Exercise aim ->
Retype each entry verbatim. Do not include the images.

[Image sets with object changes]
▬▬▬▬▬▬
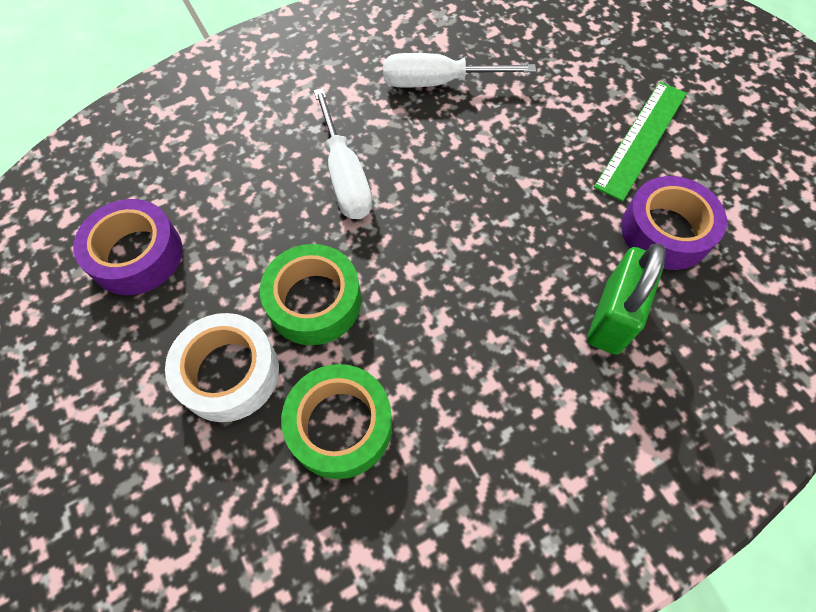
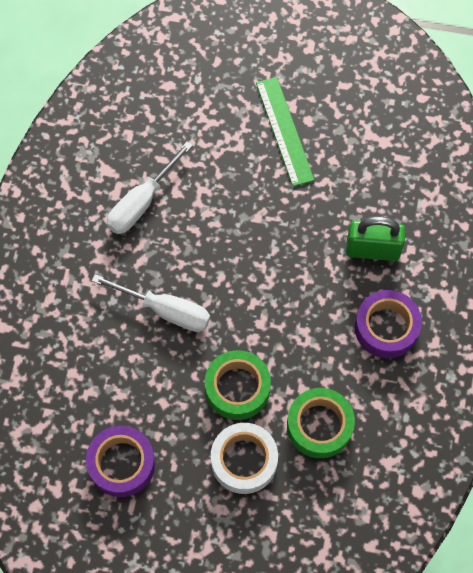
camera: 50 degrees left, 5 degrees up
(612, 317) = (372, 250): green padlock -> green padlock turned 60 degrees counterclockwise
(665, 231) = (350, 177): purple tape -> purple tape (386, 328)

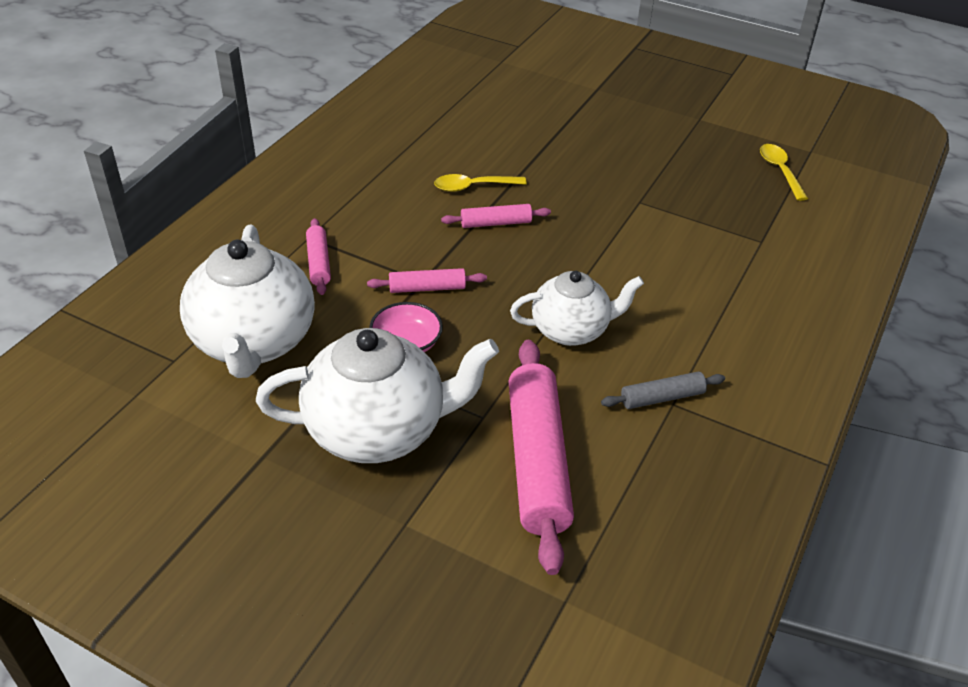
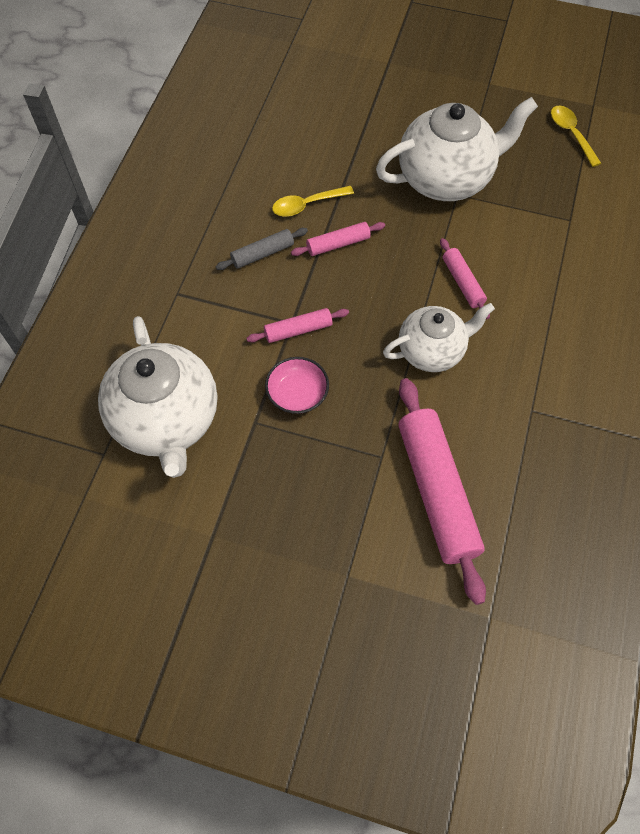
camera: 10 degrees left, 20 degrees up
(319, 262) = (195, 320): pink rolling pin -> pink rolling pin (463, 282)
(378, 430) = (300, 489): white teapot -> white teapot (446, 179)
(662, 398) = (522, 406): grey rolling pin -> grey rolling pin (262, 254)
▬▬▬▬▬▬
Task result ->
camera: 50 degrees left, 5 degrees up
(612, 317) = (372, 250): green padlock -> green padlock turned 60 degrees counterclockwise
(665, 231) = (350, 177): purple tape -> purple tape (386, 328)

camera: 10 degrees left, 20 degrees up
(319, 262) = (195, 320): pink rolling pin -> pink rolling pin (463, 282)
(378, 430) = (300, 489): white teapot -> white teapot (446, 179)
(662, 398) = (522, 406): grey rolling pin -> grey rolling pin (262, 254)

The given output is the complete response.